Exercise - Your task is to retype, exactly, the line containing "black calculator: 3 -> 1" and every later line through the end of the listing, with pictures omitted.

Extracted records Block Start

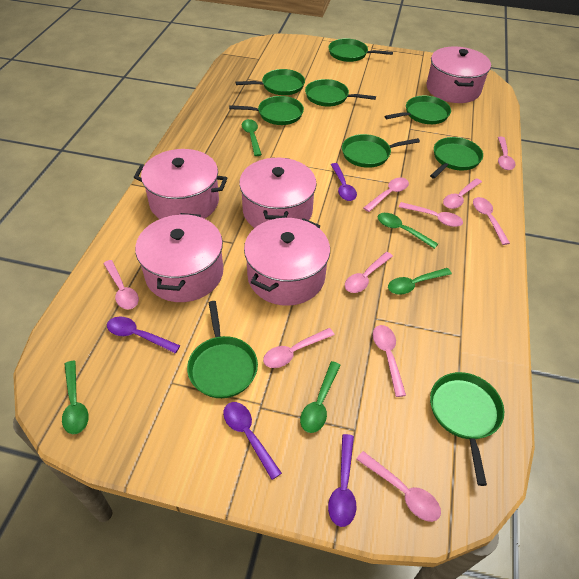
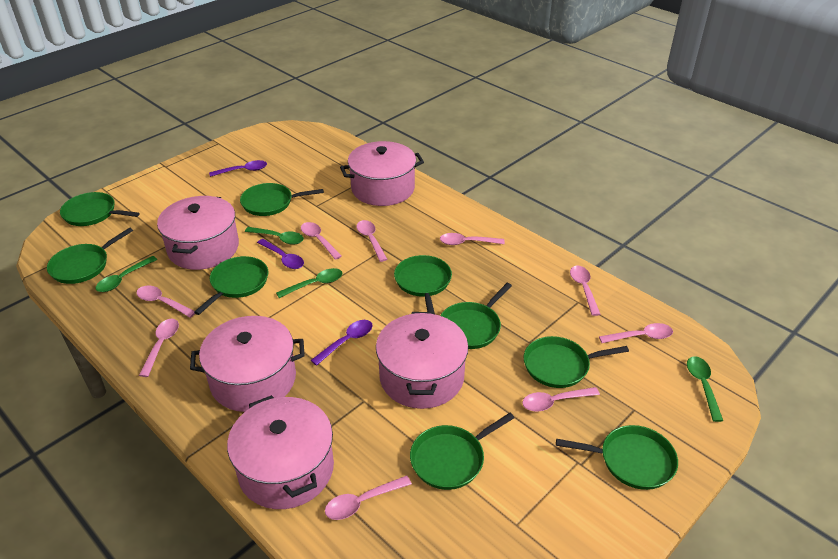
green spoon: 5 -> 4
pink spoon: 10 -> 9
purple spoon: 4 -> 3

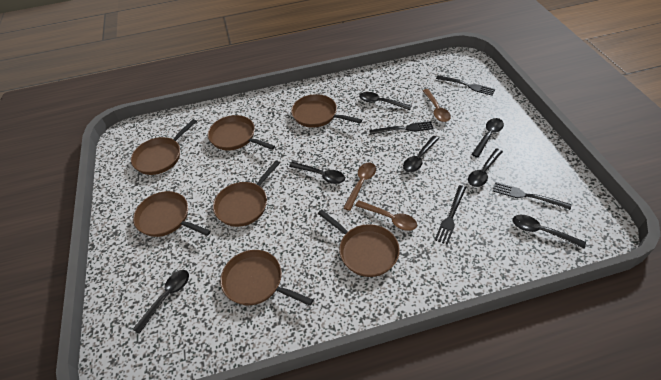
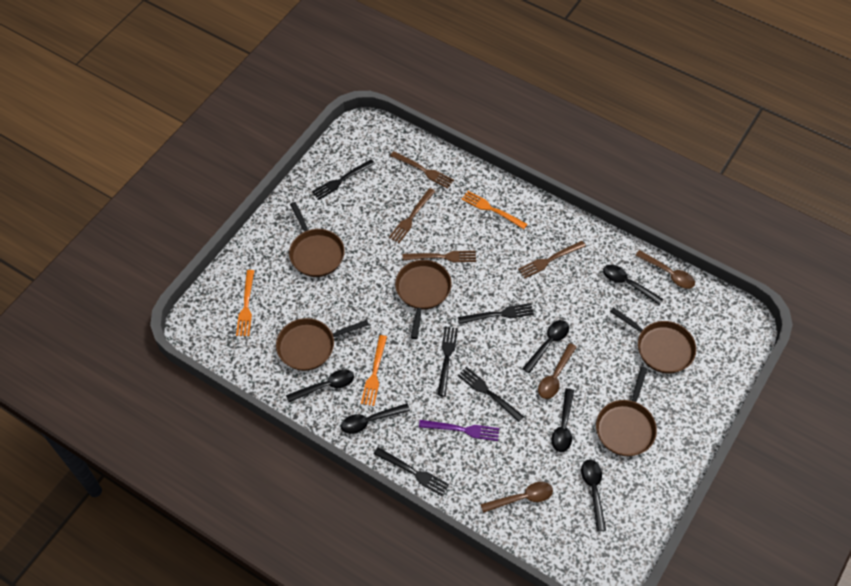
black fork: 4 -> 5
black spoon: 7 -> 6
brown fork: 0 -> 4
brown pan: 7 -> 5
orange fork: 0 -> 3
purple fork: 0 -> 1

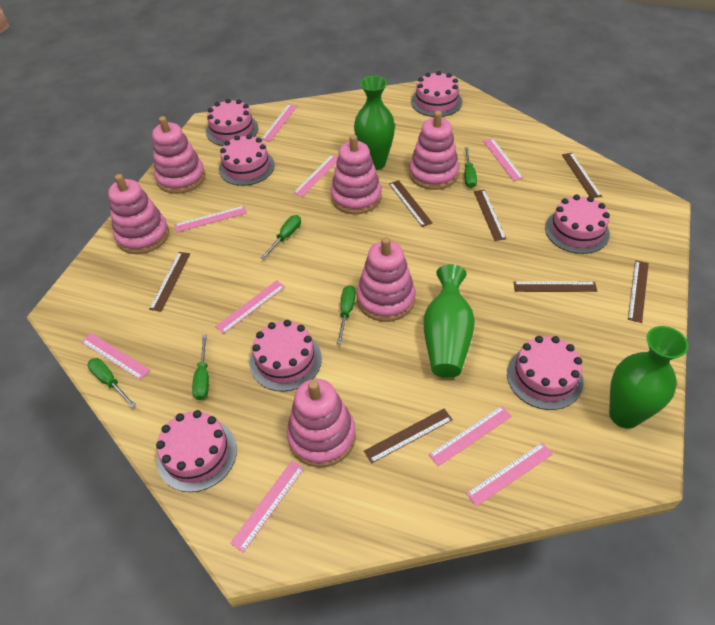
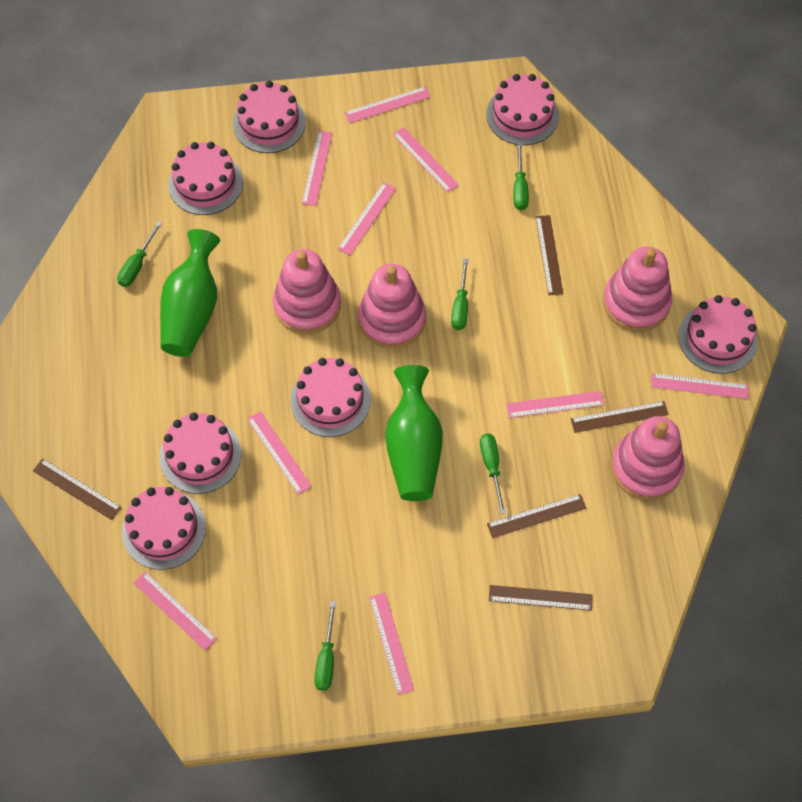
brown ruler: 7 -> 5
green vase: 3 -> 2
pink stacking toy: 6 -> 4

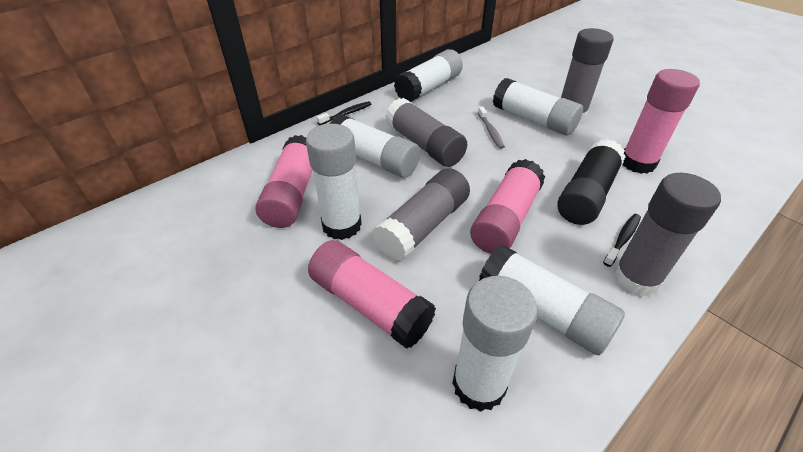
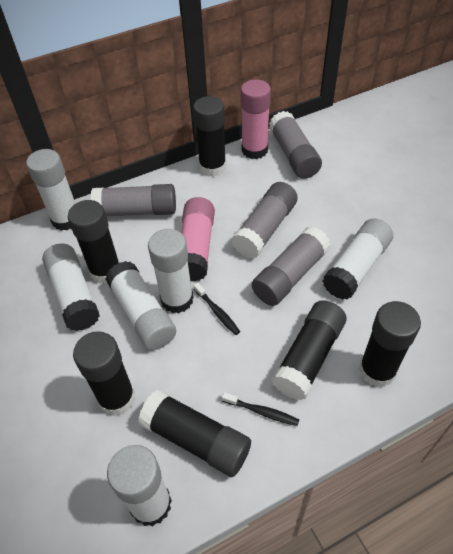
black glue stick: 1 -> 6
grey toothbrush: 1 -> 0
pink glue stick: 4 -> 2

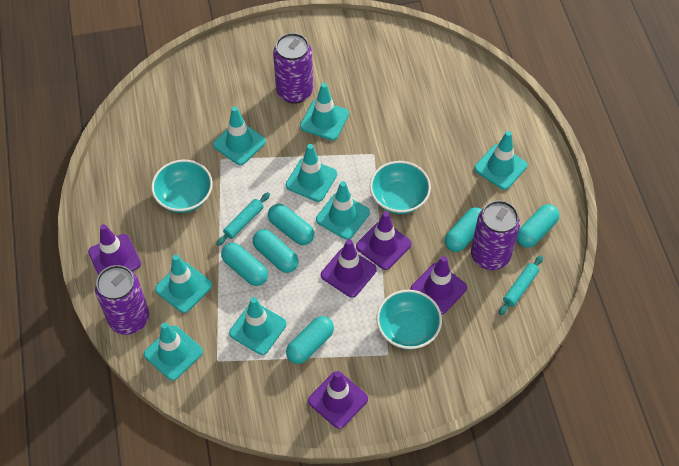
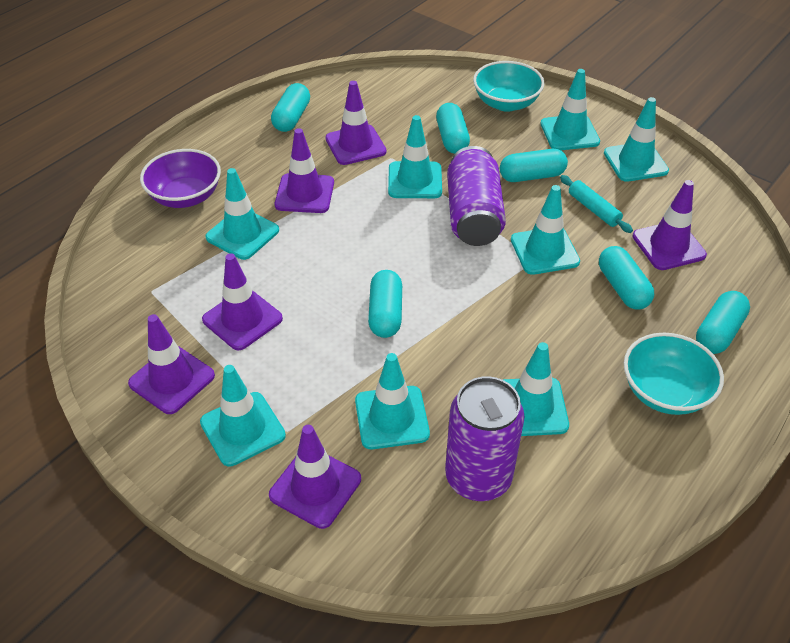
purple bowl: 0 -> 1
purple can: 3 -> 2
purple traffic cone: 5 -> 6
turquoise bowl: 3 -> 2
turquoise rolling pin: 2 -> 1

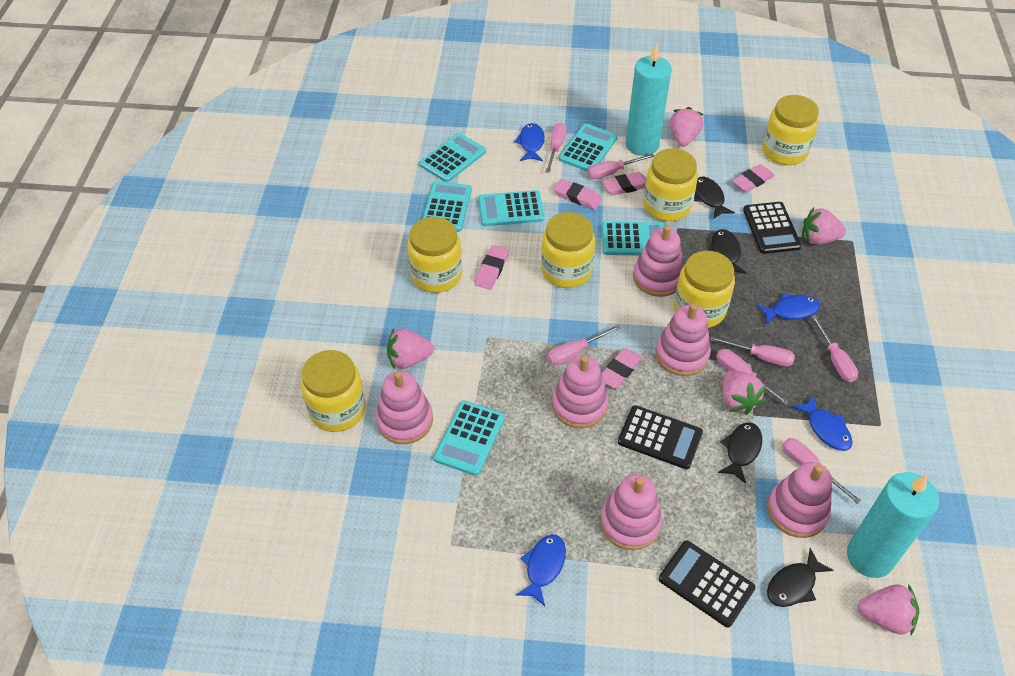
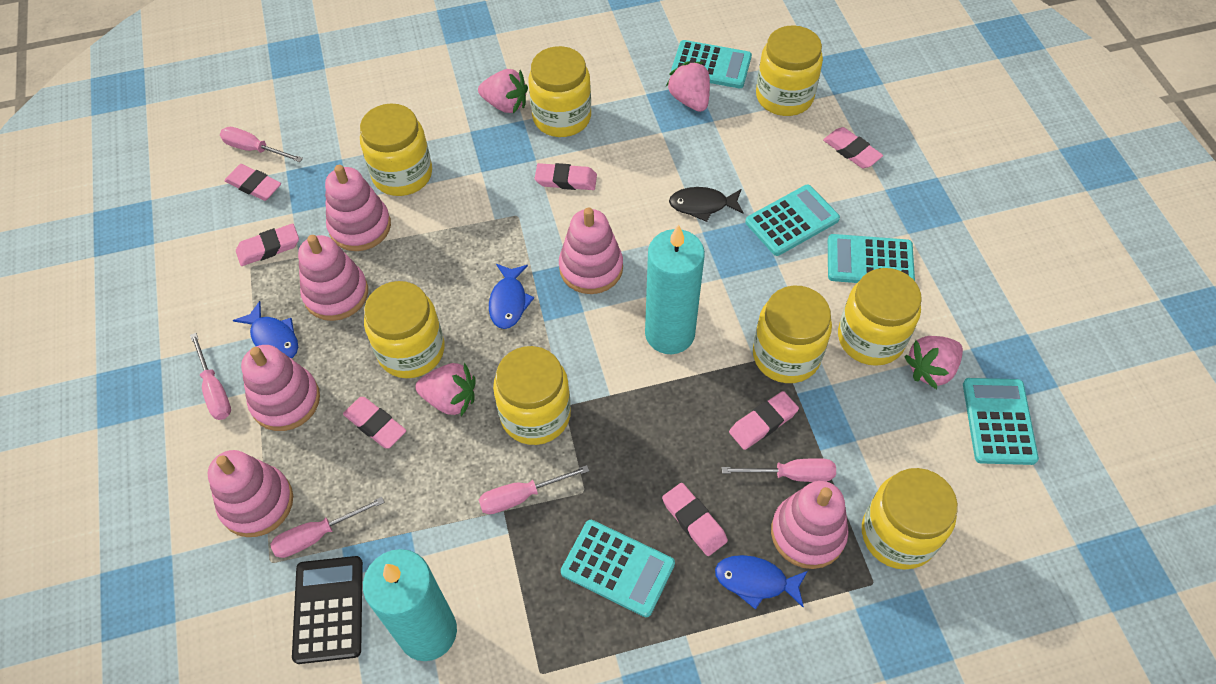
black calculator: 3 -> 1
black fish: 4 -> 1
blue fish: 4 -> 3
pink eraser: 5 -> 7
pink screwdriver: 7 -> 5
pink strawberry: 5 -> 4
turquoise calculator: 6 -> 5
yellow jar: 6 -> 8

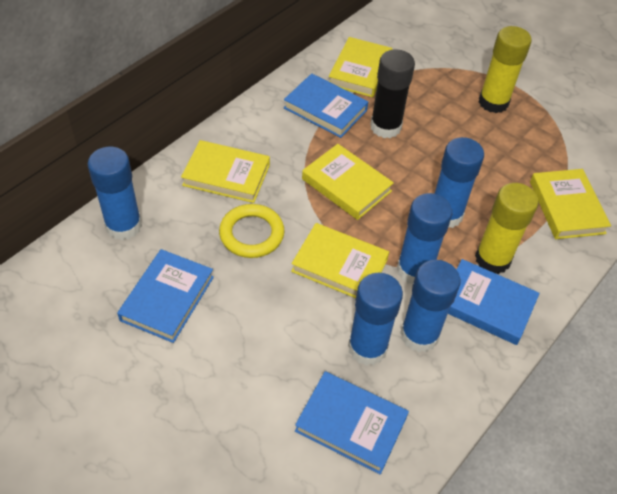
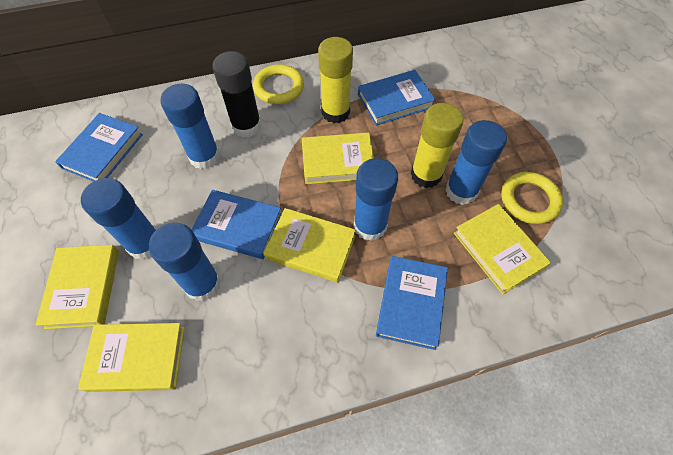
yellow ring: 1 -> 2

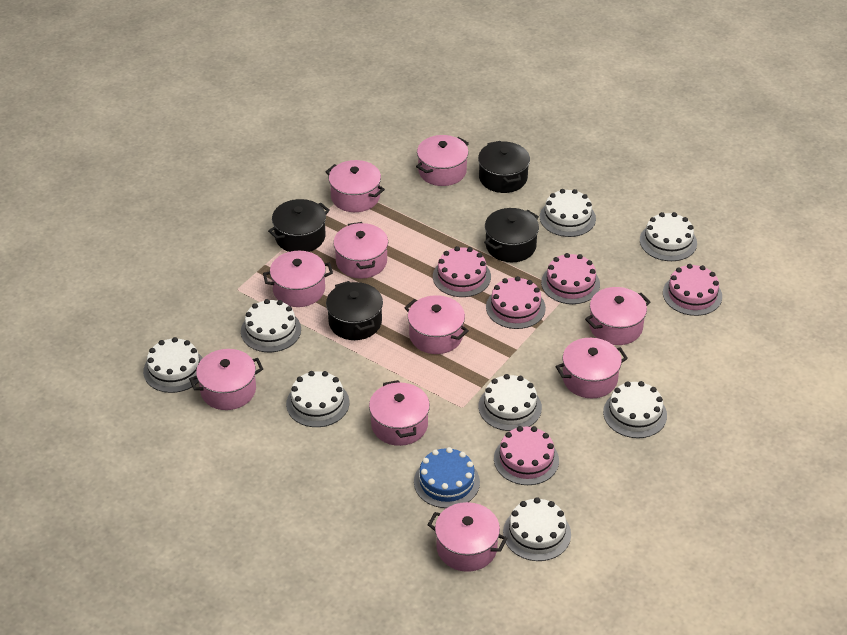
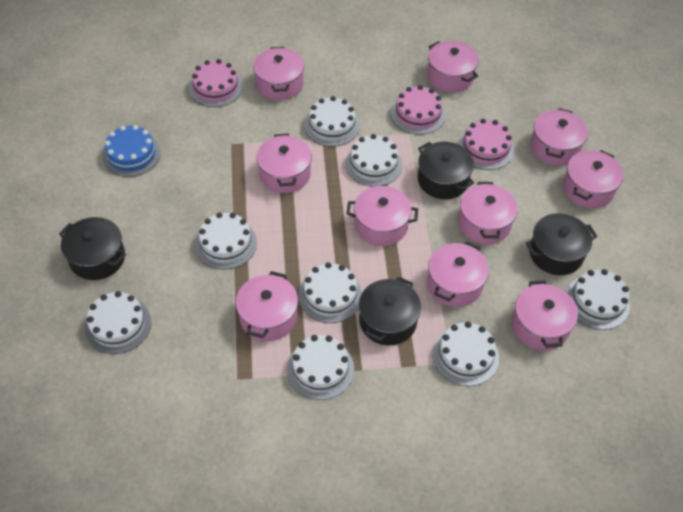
pink cake: 5 -> 3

Extracted records Block End

Output for this task -
black calculator: 3 -> 1
black fish: 4 -> 1
blue fish: 4 -> 3
pink eraser: 5 -> 7
pink screwdriver: 7 -> 5
pink strawberry: 5 -> 4
turquoise calculator: 6 -> 5
yellow jar: 6 -> 8

yellow ring: 1 -> 2

pink cake: 5 -> 3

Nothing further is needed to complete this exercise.